Dataset entries
════════

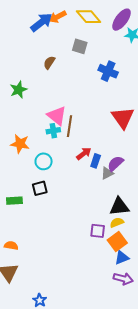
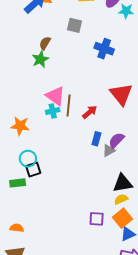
green star: (18, 90) -> (40, 59), moved
red arrow: (84, 154) -> (90, 112), moved
cyan circle: (44, 161) -> (28, 159), moved
black square: (40, 188) -> (33, 170), moved
purple square: (98, 231) -> (97, 219), moved

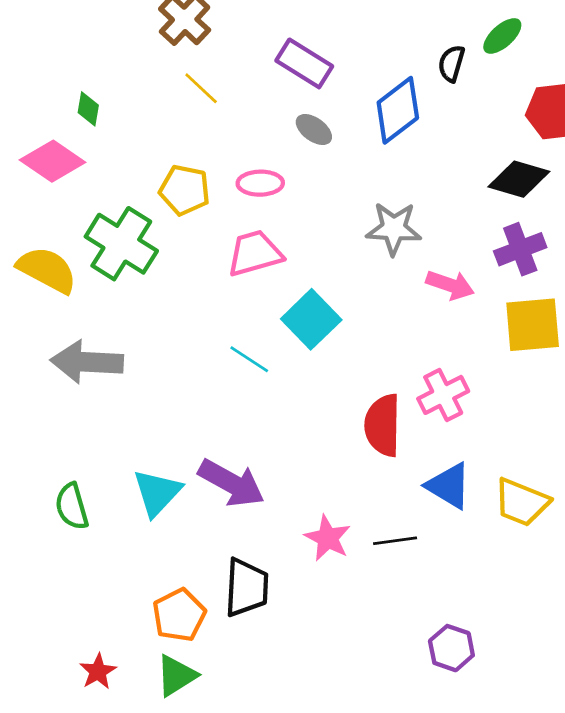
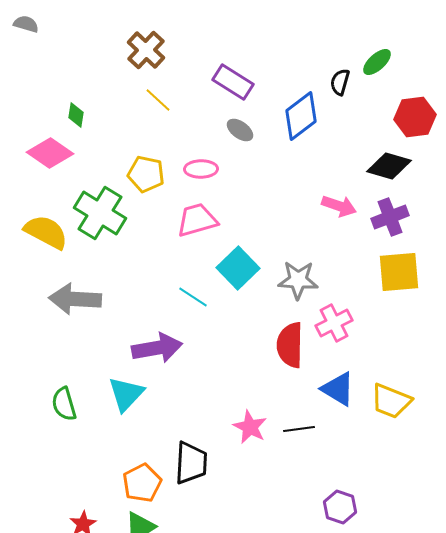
gray star: (394, 229) -> (298, 280), moved
pink arrow: (450, 285) -> (339, 206), moved
purple arrow: (231, 483) -> (157, 348), moved, turned -39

════════

**TASK DETAILS**. Word for word, restate the lines from the line with "cyan circle: (44, 161) -> (28, 159), moved" through the last line of the entries, and nothing beyond them. Omit pictures.

**TASK ANSWER**.
cyan circle: (44, 161) -> (28, 159), moved
black square: (40, 188) -> (33, 170), moved
purple square: (98, 231) -> (97, 219), moved

gray star: (394, 229) -> (298, 280), moved
pink arrow: (450, 285) -> (339, 206), moved
purple arrow: (231, 483) -> (157, 348), moved, turned -39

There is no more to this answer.